DATASET RECORDS ▸
-- Opening Marker --
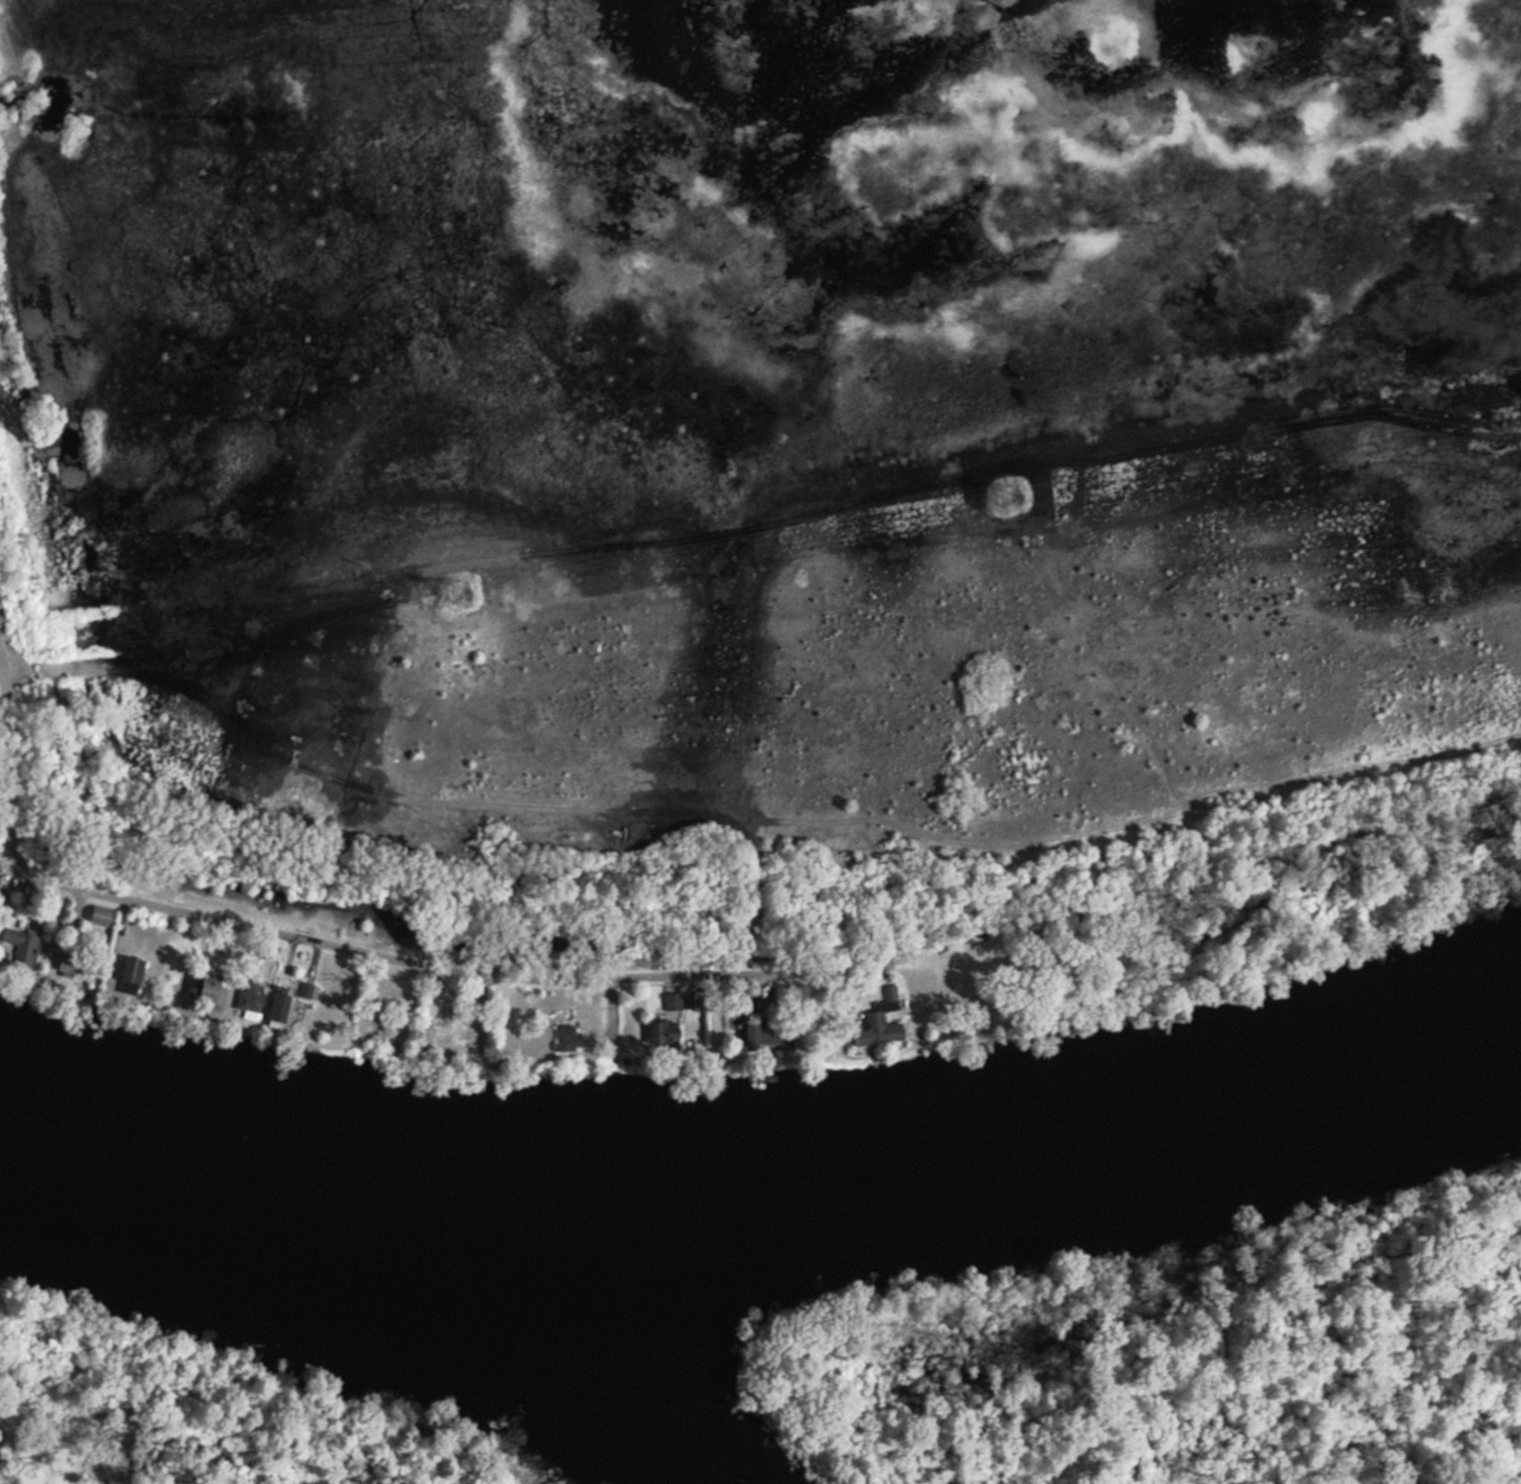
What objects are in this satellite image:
power tower: (1008, 498)
power tower: (460, 593)
road: (7, 729)
building: (372, 751)
road: (10, 859)
building: (103, 916)
building: (24, 944)
building: (71, 961)
road: (442, 971)
building: (135, 974)
building: (208, 989)
building: (252, 997)
building: (284, 1004)
building: (884, 1023)
building: (450, 1034)
building: (571, 1036)
river: (769, 1202)

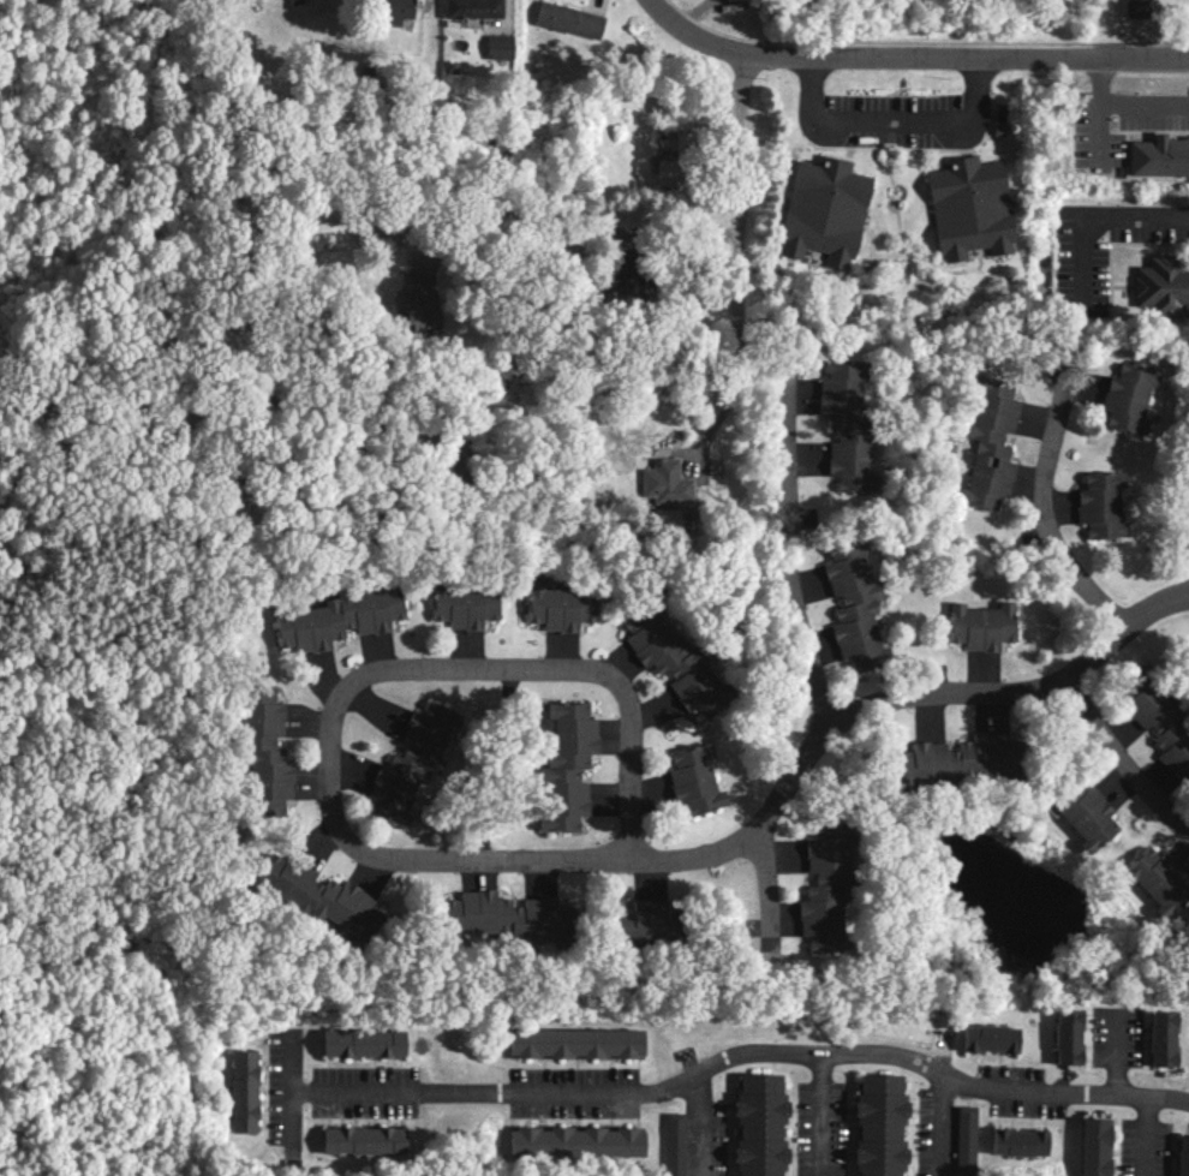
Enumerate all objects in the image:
building: (727, 0)
building: (293, 1)
building: (471, 8)
building: (1136, 8)
building: (391, 11)
building: (568, 19)
building: (497, 46)
road: (911, 55)
road: (1142, 104)
road: (1096, 109)
road: (888, 122)
building: (1158, 156)
building: (968, 207)
building: (824, 210)
road: (1096, 219)
road: (652, 224)
building: (629, 283)
building: (1162, 287)
road: (734, 343)
building: (1127, 397)
building: (847, 425)
building: (988, 443)
building: (664, 482)
building: (1100, 505)
road: (1046, 511)
road: (793, 547)
building: (853, 604)
building: (463, 605)
building: (557, 606)
building: (337, 618)
building: (980, 625)
building: (672, 660)
road: (891, 702)
road: (334, 703)
building: (1157, 719)
building: (264, 750)
building: (962, 761)
building: (410, 762)
road: (1126, 762)
building: (566, 766)
building: (693, 780)
building: (1084, 815)
road: (768, 870)
building: (1156, 880)
building: (824, 887)
building: (319, 897)
building: (507, 918)
building: (647, 925)
road: (769, 931)
building: (1065, 1036)
building: (988, 1038)
building: (1160, 1038)
building: (583, 1043)
building: (370, 1045)
road: (731, 1054)
road: (1115, 1057)
building: (246, 1093)
road: (817, 1111)
road: (692, 1121)
road: (937, 1122)
building: (759, 1125)
building: (879, 1125)
road: (1144, 1137)
building: (965, 1139)
building: (371, 1140)
building: (579, 1141)
building: (1018, 1142)
building: (672, 1144)
building: (1094, 1146)
building: (1182, 1155)

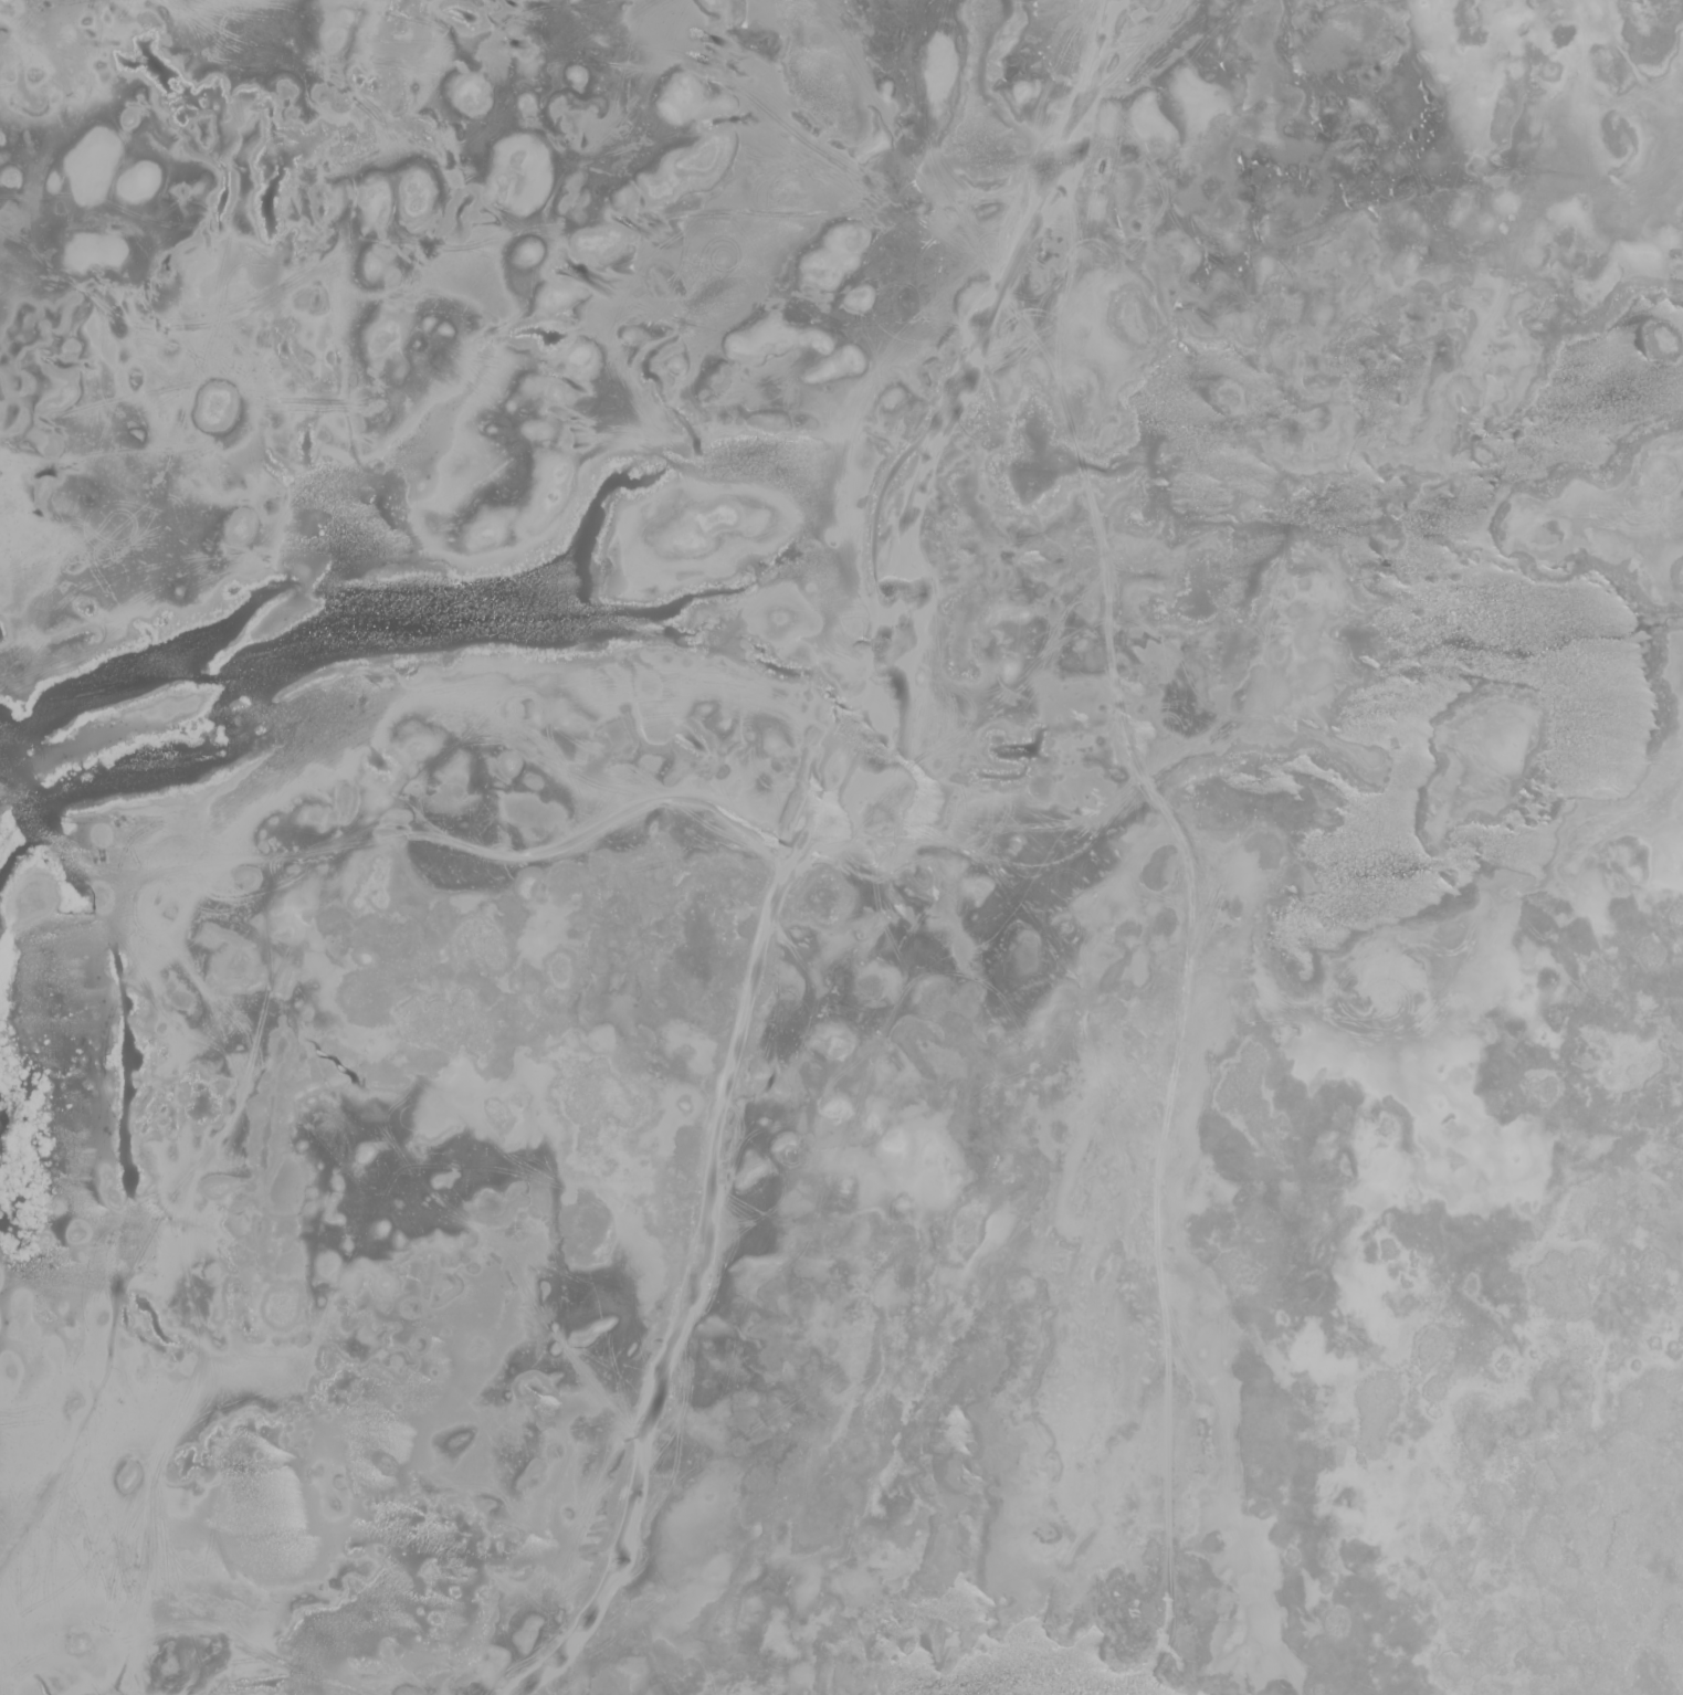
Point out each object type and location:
park: (841, 847)

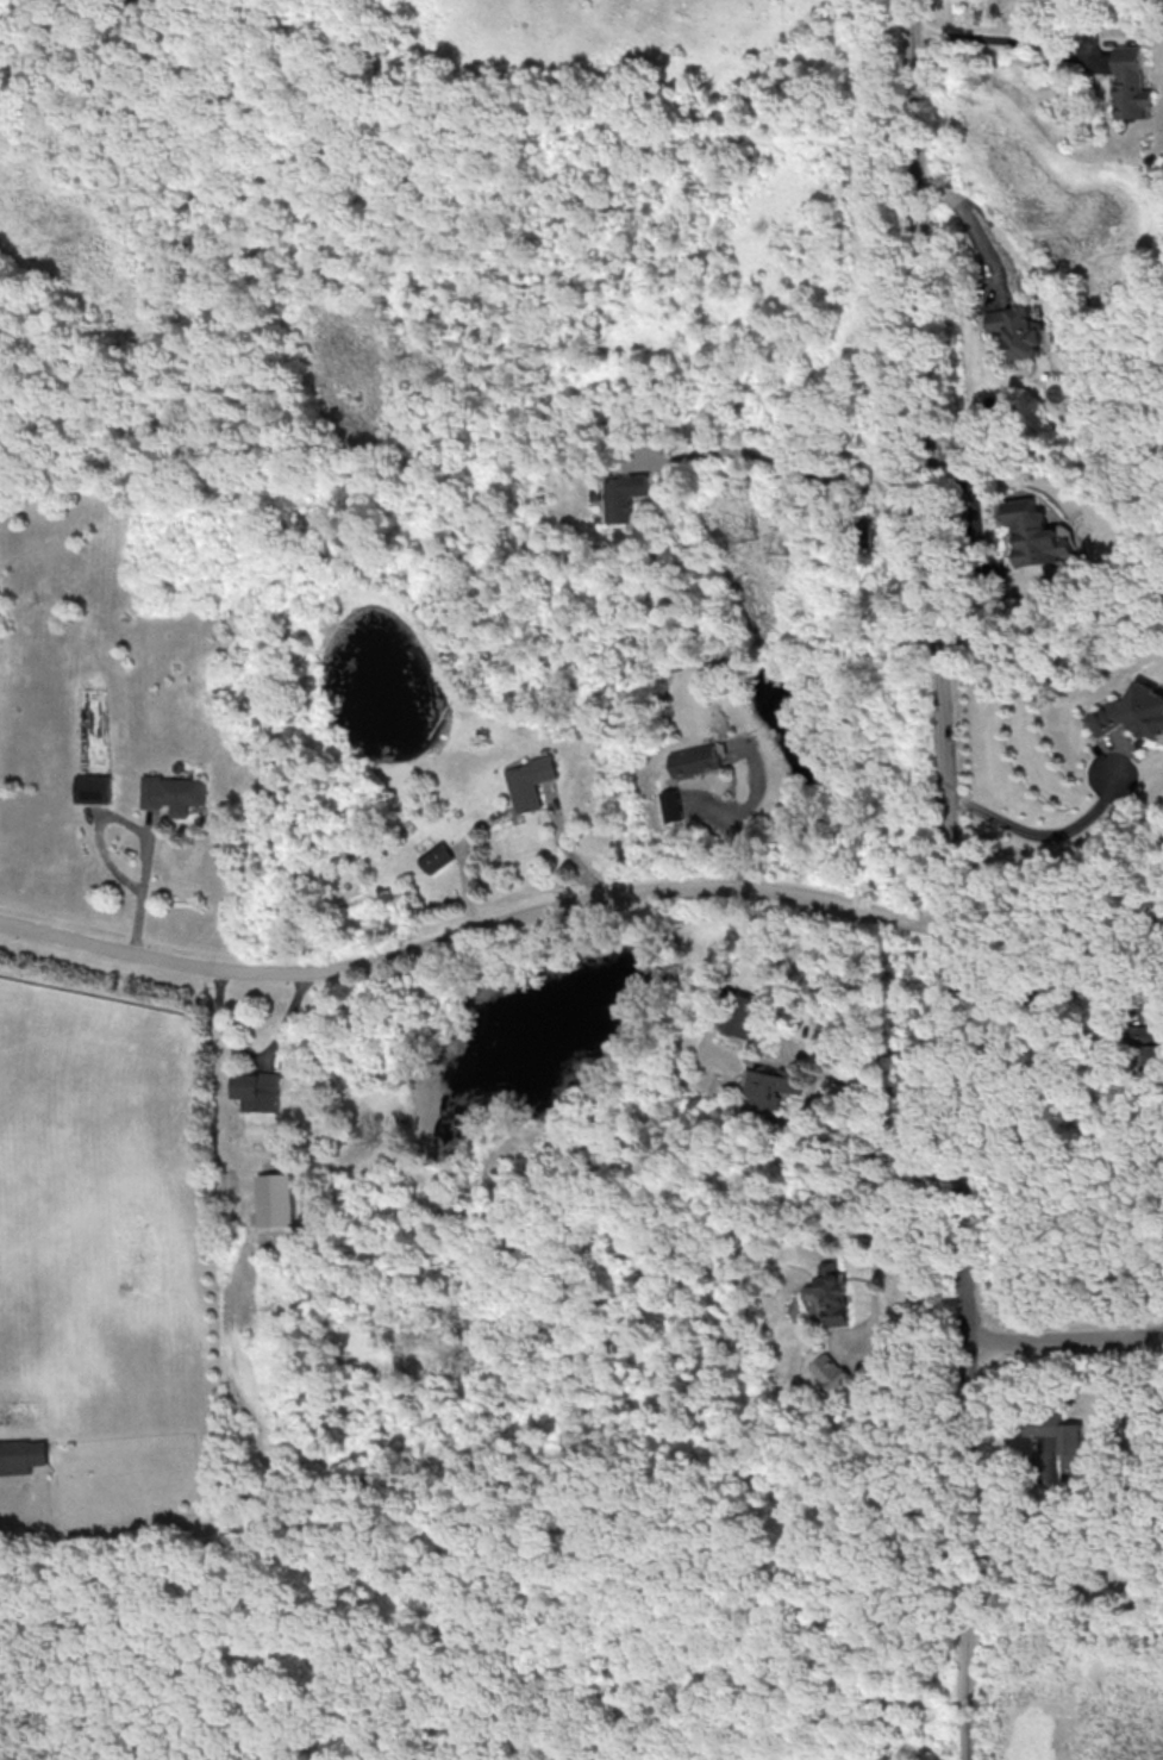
-- Closing Marker --
ACTIVITY ▸ What lines above contain "objects"? Copy them out.

RESULT ▸
What objects are in this satellite image:
Enumerate all objects in the image:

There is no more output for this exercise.